Work instruction:
Reproduce the records word for word, from the first line to the line containing "C8: 1.5uF (plus".

Records:
————

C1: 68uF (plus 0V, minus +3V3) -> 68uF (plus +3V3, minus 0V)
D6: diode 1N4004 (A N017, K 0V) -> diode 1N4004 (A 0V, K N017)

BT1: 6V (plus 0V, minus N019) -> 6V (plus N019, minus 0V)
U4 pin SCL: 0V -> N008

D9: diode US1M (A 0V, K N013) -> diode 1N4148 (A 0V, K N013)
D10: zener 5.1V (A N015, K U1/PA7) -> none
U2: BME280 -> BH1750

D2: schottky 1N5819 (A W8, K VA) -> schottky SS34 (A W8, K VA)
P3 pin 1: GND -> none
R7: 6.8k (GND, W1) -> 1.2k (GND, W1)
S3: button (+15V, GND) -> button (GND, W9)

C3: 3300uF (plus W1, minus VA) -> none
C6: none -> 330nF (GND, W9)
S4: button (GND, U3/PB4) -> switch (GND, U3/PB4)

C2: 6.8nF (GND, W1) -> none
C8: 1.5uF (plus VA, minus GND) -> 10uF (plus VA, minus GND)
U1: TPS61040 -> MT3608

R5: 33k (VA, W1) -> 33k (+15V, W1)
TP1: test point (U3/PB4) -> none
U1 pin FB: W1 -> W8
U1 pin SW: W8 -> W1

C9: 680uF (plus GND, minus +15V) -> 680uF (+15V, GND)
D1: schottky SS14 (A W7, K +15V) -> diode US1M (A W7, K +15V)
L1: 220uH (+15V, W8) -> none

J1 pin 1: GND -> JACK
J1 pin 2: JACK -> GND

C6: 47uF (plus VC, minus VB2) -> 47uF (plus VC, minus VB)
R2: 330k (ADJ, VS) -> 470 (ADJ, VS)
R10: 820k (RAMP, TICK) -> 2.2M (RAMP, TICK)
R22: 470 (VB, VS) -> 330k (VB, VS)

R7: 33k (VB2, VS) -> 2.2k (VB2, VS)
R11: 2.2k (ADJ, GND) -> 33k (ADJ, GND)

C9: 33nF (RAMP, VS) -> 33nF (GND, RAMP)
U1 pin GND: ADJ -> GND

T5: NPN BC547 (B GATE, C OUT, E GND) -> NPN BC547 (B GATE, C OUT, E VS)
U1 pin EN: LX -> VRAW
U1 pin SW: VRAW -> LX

————

Worked solution:
C1: 68uF (plus 0V, minus +3V3) -> 68uF (plus +3V3, minus 0V)
D6: diode 1N4004 (A N017, K 0V) -> diode 1N4004 (A 0V, K N017)

BT1: 6V (plus 0V, minus N019) -> 6V (plus N019, minus 0V)
U4 pin SCL: 0V -> N008

D9: diode US1M (A 0V, K N013) -> diode 1N4148 (A 0V, K N013)
D10: zener 5.1V (A N015, K U1/PA7) -> none
U2: BME280 -> BH1750

D2: schottky 1N5819 (A W8, K VA) -> schottky SS34 (A W8, K VA)
P3 pin 1: GND -> none
R7: 6.8k (GND, W1) -> 1.2k (GND, W1)
S3: button (+15V, GND) -> button (GND, W9)

C3: 3300uF (plus W1, minus VA) -> none
C6: none -> 330nF (GND, W9)
S4: button (GND, U3/PB4) -> switch (GND, U3/PB4)

C2: 6.8nF (GND, W1) -> none
C8: 1.5uF (plus VA, minus GND) -> 10uF (plus VA, minus GND)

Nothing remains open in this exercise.